● STATED EXERCISE
Copy the material below word for word, from its first line through the line containing "(C) blue cotton shirt at center", and include that line.

● EXTRACTED INFORMATION

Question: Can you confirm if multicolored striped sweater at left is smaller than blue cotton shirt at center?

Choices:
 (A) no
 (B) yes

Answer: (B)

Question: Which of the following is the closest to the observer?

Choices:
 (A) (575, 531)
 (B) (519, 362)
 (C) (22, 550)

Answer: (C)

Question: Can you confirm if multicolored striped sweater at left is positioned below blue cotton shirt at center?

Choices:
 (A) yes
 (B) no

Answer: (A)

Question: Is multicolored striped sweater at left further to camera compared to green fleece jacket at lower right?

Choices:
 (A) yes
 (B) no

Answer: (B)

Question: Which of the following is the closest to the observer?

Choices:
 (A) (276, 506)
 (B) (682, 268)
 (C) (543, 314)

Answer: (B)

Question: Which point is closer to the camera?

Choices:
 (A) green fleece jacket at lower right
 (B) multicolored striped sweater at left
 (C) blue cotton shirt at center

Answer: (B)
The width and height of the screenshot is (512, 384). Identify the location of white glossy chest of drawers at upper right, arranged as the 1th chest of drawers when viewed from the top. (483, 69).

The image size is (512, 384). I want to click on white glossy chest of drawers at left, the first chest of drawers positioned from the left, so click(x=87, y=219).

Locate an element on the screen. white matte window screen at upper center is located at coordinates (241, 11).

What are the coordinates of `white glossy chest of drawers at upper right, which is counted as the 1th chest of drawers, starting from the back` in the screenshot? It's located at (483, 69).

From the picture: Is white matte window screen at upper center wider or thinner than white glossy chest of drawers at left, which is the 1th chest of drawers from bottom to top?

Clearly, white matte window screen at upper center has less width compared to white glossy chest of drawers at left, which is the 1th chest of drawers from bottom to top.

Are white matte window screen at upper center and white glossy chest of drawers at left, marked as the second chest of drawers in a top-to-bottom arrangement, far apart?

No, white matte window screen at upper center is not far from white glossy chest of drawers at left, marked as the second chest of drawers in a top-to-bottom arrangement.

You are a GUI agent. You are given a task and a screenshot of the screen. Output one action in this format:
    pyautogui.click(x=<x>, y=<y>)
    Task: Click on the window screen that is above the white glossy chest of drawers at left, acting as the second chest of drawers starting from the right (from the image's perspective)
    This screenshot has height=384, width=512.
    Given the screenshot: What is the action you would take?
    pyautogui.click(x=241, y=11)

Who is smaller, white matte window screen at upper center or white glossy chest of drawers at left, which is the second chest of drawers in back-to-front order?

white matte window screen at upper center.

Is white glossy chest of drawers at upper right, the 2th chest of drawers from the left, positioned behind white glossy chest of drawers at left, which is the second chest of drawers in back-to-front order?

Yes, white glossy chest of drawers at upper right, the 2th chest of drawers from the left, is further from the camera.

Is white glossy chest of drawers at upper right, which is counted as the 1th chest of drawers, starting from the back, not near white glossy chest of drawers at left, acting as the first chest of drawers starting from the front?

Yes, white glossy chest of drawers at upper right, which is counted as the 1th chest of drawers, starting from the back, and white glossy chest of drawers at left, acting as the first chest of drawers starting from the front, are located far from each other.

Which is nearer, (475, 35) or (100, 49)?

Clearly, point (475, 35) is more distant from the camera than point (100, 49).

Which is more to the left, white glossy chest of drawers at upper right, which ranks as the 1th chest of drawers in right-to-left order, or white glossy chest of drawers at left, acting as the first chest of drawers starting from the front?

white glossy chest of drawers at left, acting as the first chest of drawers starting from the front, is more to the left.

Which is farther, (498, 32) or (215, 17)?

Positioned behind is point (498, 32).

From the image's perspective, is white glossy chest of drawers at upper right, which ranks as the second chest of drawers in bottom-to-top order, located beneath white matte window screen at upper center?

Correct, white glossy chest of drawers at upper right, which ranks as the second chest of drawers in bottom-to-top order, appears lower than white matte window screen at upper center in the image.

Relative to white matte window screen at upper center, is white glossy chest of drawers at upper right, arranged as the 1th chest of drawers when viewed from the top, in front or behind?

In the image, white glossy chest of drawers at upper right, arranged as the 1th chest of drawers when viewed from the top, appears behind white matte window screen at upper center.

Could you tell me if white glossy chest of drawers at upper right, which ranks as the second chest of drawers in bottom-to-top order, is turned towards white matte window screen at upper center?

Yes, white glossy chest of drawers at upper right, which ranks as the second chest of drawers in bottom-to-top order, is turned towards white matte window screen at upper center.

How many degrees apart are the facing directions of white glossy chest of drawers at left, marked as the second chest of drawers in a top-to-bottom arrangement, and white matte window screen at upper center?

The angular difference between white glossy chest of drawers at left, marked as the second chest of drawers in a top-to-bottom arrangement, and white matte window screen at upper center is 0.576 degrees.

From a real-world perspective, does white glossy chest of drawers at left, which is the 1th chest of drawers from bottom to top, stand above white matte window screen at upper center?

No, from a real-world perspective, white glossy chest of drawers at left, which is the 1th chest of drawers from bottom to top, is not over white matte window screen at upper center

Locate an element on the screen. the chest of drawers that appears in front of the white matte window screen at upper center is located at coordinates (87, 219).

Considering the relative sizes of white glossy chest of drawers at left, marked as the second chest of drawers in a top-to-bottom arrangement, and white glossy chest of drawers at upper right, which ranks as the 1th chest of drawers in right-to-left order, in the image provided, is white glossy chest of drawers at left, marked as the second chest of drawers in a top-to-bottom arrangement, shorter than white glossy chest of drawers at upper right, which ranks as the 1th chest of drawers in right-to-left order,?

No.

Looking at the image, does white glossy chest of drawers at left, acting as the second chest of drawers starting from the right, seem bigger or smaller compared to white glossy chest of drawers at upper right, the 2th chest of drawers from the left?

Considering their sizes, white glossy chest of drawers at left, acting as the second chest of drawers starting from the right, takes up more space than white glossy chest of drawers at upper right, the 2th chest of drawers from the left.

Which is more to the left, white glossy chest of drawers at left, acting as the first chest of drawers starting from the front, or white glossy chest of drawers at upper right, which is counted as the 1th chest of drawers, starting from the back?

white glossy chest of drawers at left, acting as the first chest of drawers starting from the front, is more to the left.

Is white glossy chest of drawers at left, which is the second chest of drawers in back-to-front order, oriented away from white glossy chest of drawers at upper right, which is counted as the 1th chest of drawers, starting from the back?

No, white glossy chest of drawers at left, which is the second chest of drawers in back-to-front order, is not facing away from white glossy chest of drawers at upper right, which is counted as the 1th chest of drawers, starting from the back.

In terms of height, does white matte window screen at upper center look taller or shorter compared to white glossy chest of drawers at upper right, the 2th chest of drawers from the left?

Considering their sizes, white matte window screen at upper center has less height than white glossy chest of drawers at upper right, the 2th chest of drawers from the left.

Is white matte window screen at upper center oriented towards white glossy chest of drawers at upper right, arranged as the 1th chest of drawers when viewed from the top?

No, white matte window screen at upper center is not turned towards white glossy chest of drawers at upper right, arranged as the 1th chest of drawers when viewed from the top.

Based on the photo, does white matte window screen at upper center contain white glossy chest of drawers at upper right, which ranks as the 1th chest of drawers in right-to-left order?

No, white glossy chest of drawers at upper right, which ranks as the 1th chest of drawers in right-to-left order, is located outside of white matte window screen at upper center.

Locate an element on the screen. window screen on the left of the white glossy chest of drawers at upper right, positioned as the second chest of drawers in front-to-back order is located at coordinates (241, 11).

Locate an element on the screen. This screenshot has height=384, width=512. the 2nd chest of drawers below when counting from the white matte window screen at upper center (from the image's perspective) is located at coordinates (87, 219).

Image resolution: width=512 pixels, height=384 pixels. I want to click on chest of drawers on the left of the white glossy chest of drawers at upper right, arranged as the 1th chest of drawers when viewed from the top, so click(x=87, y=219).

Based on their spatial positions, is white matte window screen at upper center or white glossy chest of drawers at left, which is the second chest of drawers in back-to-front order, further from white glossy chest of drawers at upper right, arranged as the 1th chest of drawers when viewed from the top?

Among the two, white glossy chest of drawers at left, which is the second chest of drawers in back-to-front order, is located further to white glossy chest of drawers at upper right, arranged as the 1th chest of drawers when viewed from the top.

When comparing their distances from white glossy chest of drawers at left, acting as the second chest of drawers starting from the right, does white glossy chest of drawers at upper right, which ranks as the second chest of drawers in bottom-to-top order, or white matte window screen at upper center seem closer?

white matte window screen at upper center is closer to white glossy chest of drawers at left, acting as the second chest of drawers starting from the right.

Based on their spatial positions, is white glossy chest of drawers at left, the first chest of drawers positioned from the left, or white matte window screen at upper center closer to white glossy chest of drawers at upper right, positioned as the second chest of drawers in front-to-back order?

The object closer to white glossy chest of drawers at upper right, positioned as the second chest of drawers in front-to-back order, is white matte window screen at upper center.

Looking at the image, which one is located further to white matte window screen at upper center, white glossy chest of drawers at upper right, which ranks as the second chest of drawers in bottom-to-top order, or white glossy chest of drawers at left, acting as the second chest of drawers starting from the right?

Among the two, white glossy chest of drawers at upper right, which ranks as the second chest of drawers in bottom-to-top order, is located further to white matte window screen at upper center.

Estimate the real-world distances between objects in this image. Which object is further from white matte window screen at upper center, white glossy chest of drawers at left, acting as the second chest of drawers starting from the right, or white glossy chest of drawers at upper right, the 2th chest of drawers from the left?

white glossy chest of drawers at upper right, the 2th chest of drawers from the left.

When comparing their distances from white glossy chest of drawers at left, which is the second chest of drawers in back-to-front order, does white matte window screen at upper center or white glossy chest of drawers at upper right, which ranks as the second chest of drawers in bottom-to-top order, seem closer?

● CORRECT ANSWER
Question: Can you confirm if multicolored striped sweater at left is smaller than blue cotton shirt at center?

Choices:
 (A) no
 (B) yes

Answer: (B)

Question: Which of the following is the closest to the observer?

Choices:
 (A) (575, 531)
 (B) (519, 362)
 (C) (22, 550)

Answer: (C)

Question: Can you confirm if multicolored striped sweater at left is positioned below blue cotton shirt at center?

Choices:
 (A) yes
 (B) no

Answer: (A)

Question: Is multicolored striped sweater at left further to camera compared to green fleece jacket at lower right?

Choices:
 (A) yes
 (B) no

Answer: (B)

Question: Which of the following is the closest to the observer?

Choices:
 (A) (276, 506)
 (B) (682, 268)
 (C) (543, 314)

Answer: (B)

Question: Which point is closer to the camera?

Choices:
 (A) green fleece jacket at lower right
 (B) multicolored striped sweater at left
 (C) blue cotton shirt at center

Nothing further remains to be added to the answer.